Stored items
+++

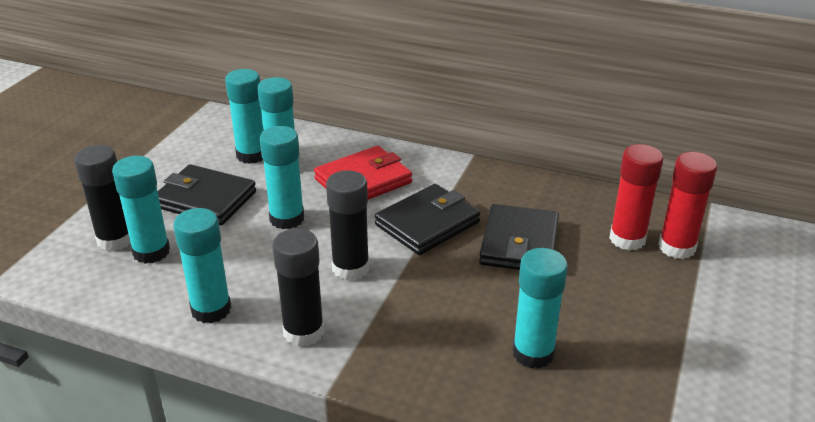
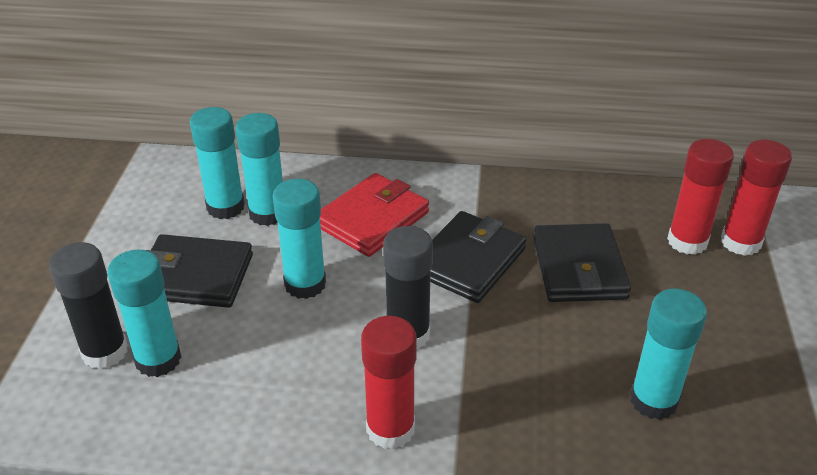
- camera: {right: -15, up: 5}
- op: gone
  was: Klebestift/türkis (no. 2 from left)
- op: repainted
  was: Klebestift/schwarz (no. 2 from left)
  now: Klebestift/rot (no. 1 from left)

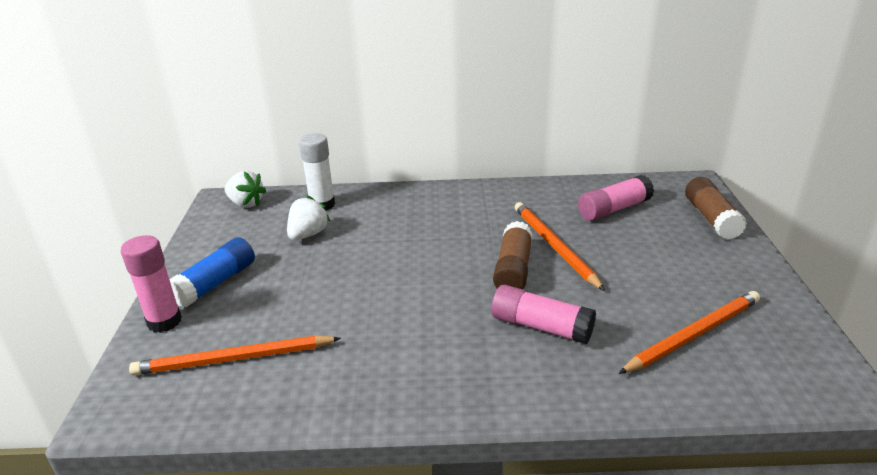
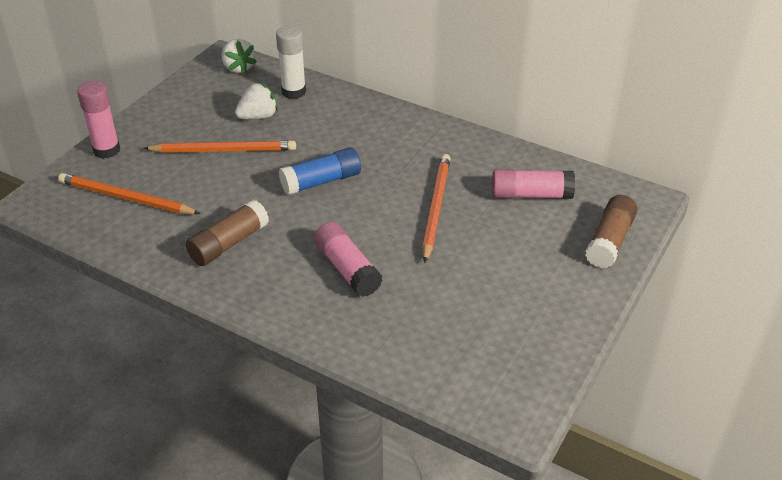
- camera: {right: 30, up: 10}
- op: shifted
  was: Klebestift/blau
- op: shifted
  was: Klebestift/braun (no. 1 from left)
- op: shifted
  was: Bleistift/orange (no. 3 from left in the first image)
  now: Bleistift/orange (no. 2 from left)

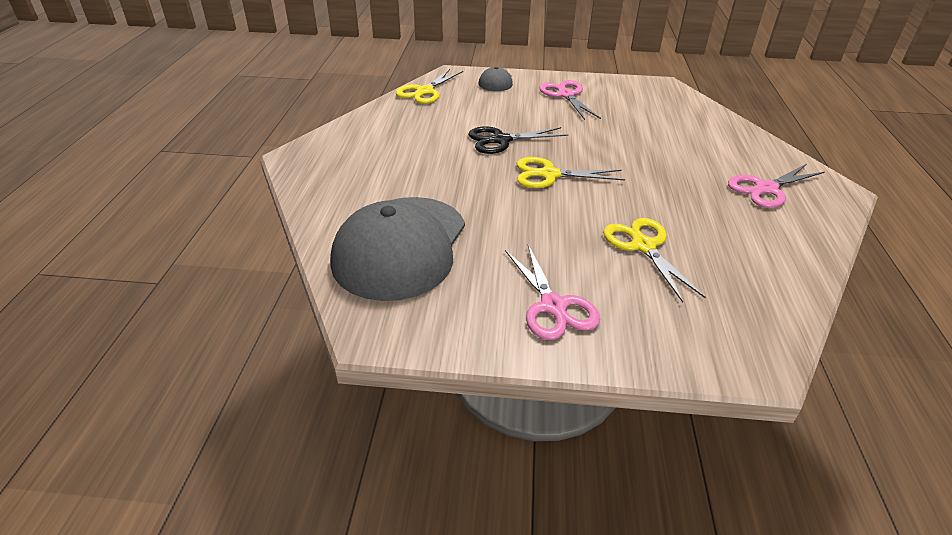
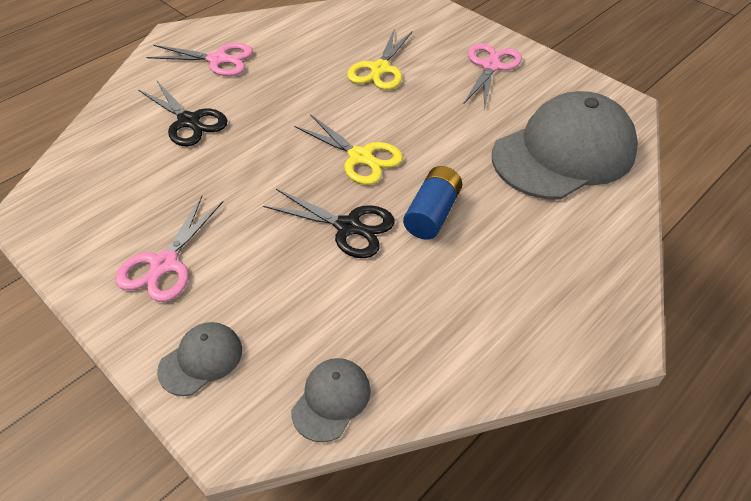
- camera: {right: -140, up: 10}
- op: swapped
  was: Schere/gelb (no. 1 from left)
  now: Kappe/grau (no. 2 from left)
- op: new
  now: Schere/schwarz (no. 1 from left)
- op: new
  now: Batterie/blau

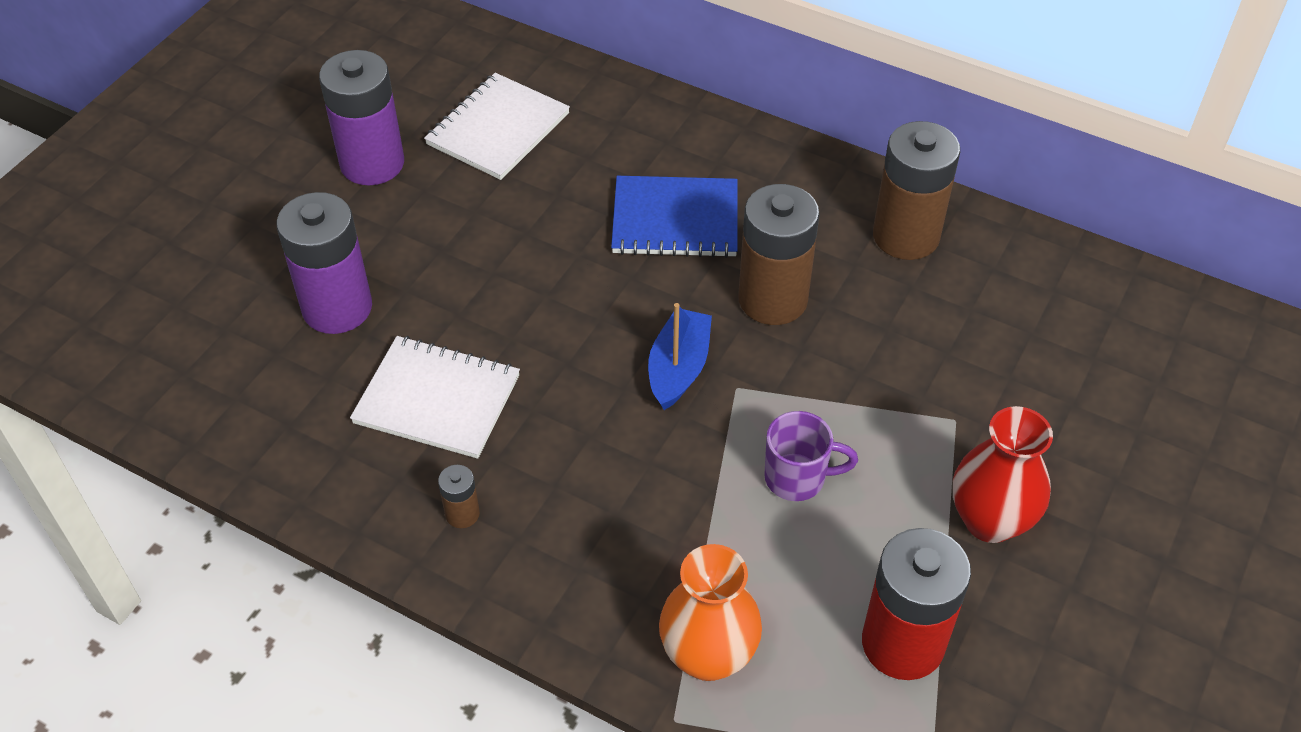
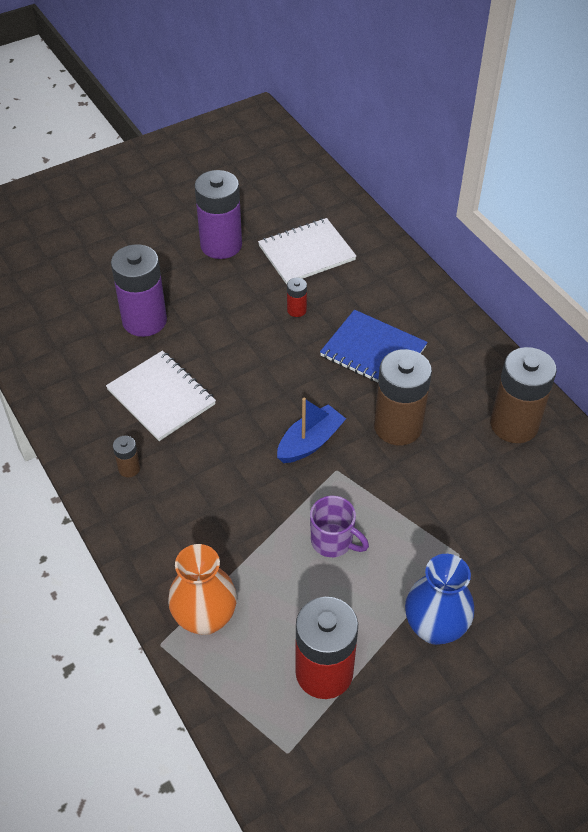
- camera: {right: 30, up: 0}
- op: repainted
  was: Vase/rot
  now: Vase/blau
- op: new
  now: Batterie/rot (no. 1 from left)

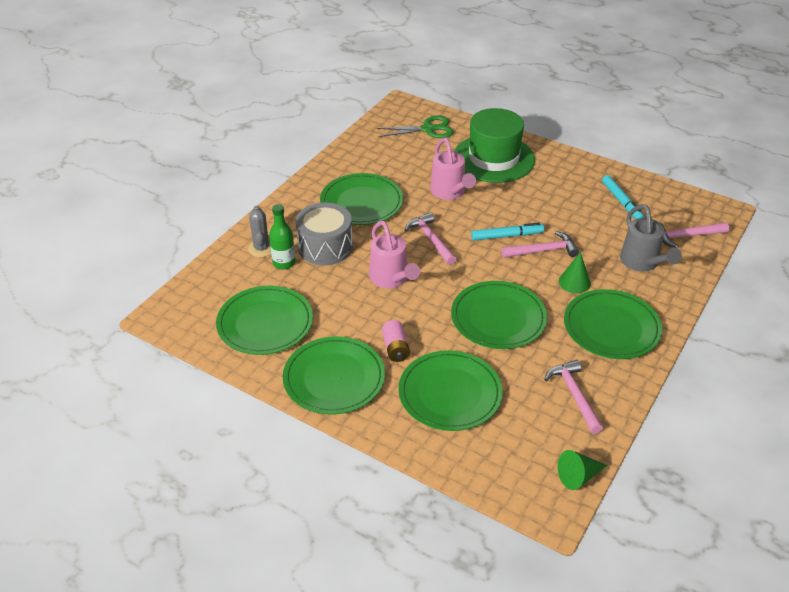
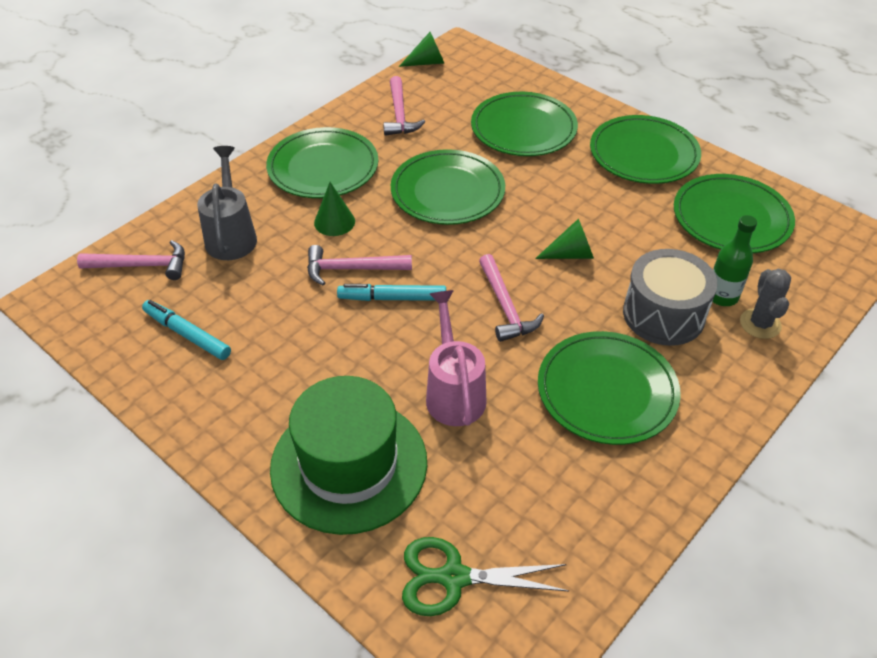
- camera: {right: -170, up: 5}
- op: swapped
  was: Gießkanne/rosa (no. 1 from left)
  now: Kegel/grün (no. 3 from left)
- op: gone
  was: Batterie/rosa
- op: rotated
  was: Filzstift/türkis (no. 2 from left in the first image)
  clockwise: -45

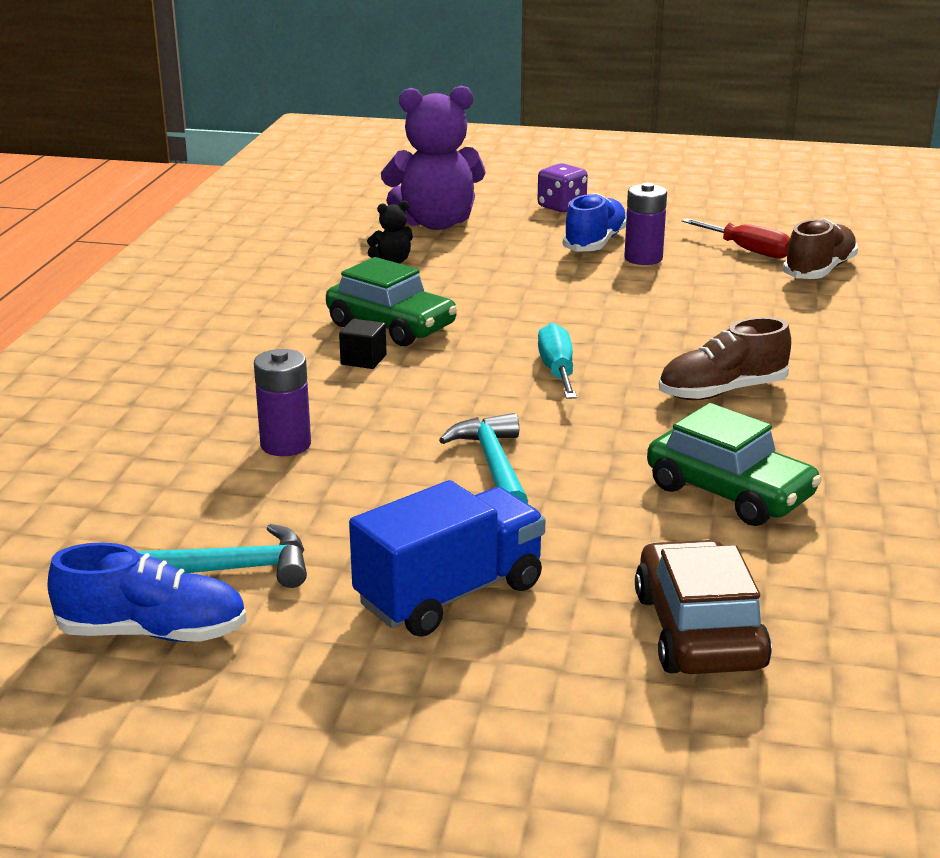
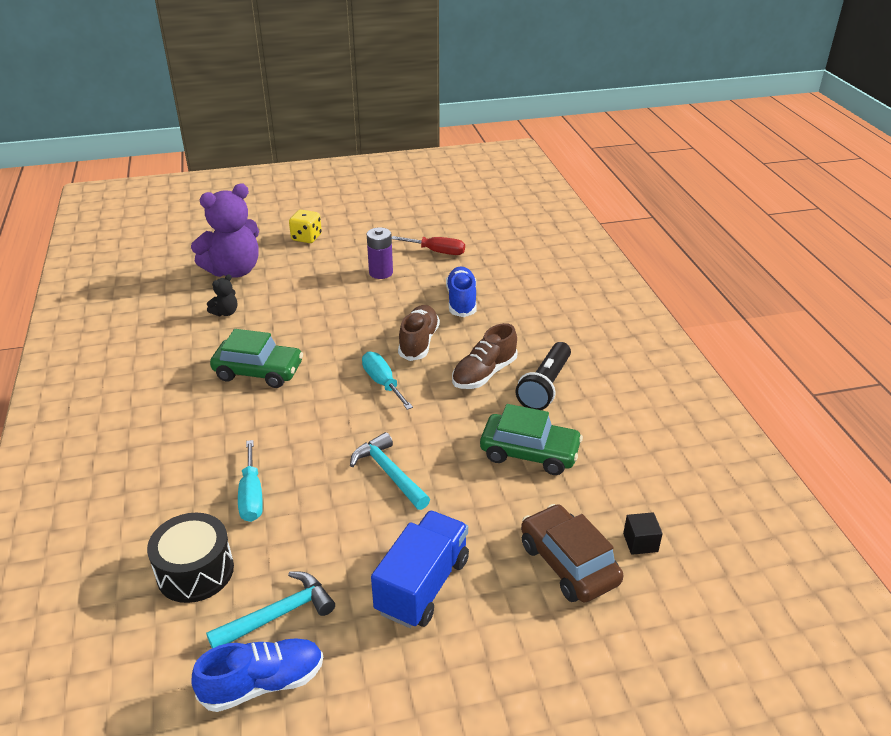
- camera: {right: -25, up: 10}
- op: swapped
  was: Batterie/lila (no. 1 from left)
  now: Schraubenzieher/türkis (no. 1 from left)
- op: shifted
  was: Kubus/schwarz
- op: repainted
  was: Spielwürfel/lila
  now: Spielwürfel/gelb
- op: shifted
  was: Schuh/blau (no. 2 from left)
- op: shifted
  was: Schuh/braun (no. 2 from left in the first image)
  now: Schuh/braun (no. 1 from left)
- op: new
  now: Trommel/schwarz
- op: new
  now: Taschenlampe/schwarz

+++

**Task brief**
When you find a line in the records that contains the word "braun", copy it.

**Answer space**
  was: Klebestift/braun (no. 1 from left)
  was: Schuh/braun (no. 2 from left in the first image)
  now: Schuh/braun (no. 1 from left)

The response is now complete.